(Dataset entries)
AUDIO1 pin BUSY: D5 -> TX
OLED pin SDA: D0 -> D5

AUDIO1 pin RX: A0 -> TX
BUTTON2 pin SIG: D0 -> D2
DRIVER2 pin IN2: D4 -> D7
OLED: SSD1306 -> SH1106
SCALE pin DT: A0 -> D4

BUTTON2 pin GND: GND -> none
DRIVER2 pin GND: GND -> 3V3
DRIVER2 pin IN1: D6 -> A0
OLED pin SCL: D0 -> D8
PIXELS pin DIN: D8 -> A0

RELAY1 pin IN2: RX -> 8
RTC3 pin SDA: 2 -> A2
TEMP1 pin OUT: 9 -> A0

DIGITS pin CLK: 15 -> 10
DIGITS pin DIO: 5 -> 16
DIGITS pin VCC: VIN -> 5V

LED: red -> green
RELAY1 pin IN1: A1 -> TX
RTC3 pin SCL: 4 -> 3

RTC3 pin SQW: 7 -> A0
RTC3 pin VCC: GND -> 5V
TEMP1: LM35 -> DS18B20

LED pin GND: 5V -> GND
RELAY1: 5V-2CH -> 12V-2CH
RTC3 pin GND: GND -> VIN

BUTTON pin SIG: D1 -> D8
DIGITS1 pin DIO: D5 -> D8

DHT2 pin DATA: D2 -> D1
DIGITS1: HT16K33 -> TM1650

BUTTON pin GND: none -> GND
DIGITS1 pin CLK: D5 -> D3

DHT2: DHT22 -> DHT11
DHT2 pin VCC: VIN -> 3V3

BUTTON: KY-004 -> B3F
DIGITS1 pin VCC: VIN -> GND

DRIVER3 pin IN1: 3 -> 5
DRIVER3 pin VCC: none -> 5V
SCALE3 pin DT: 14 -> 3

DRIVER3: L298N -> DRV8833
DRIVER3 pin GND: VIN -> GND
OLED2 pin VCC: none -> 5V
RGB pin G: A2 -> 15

#### TASK DIRECTIONS:
Restate the data verbatim through the "TEMP1: LM35 -> DS18B20" line.

#### TASK SOLUTION:
AUDIO1 pin BUSY: D5 -> TX
OLED pin SDA: D0 -> D5

AUDIO1 pin RX: A0 -> TX
BUTTON2 pin SIG: D0 -> D2
DRIVER2 pin IN2: D4 -> D7
OLED: SSD1306 -> SH1106
SCALE pin DT: A0 -> D4

BUTTON2 pin GND: GND -> none
DRIVER2 pin GND: GND -> 3V3
DRIVER2 pin IN1: D6 -> A0
OLED pin SCL: D0 -> D8
PIXELS pin DIN: D8 -> A0

RELAY1 pin IN2: RX -> 8
RTC3 pin SDA: 2 -> A2
TEMP1 pin OUT: 9 -> A0

DIGITS pin CLK: 15 -> 10
DIGITS pin DIO: 5 -> 16
DIGITS pin VCC: VIN -> 5V

LED: red -> green
RELAY1 pin IN1: A1 -> TX
RTC3 pin SCL: 4 -> 3

RTC3 pin SQW: 7 -> A0
RTC3 pin VCC: GND -> 5V
TEMP1: LM35 -> DS18B20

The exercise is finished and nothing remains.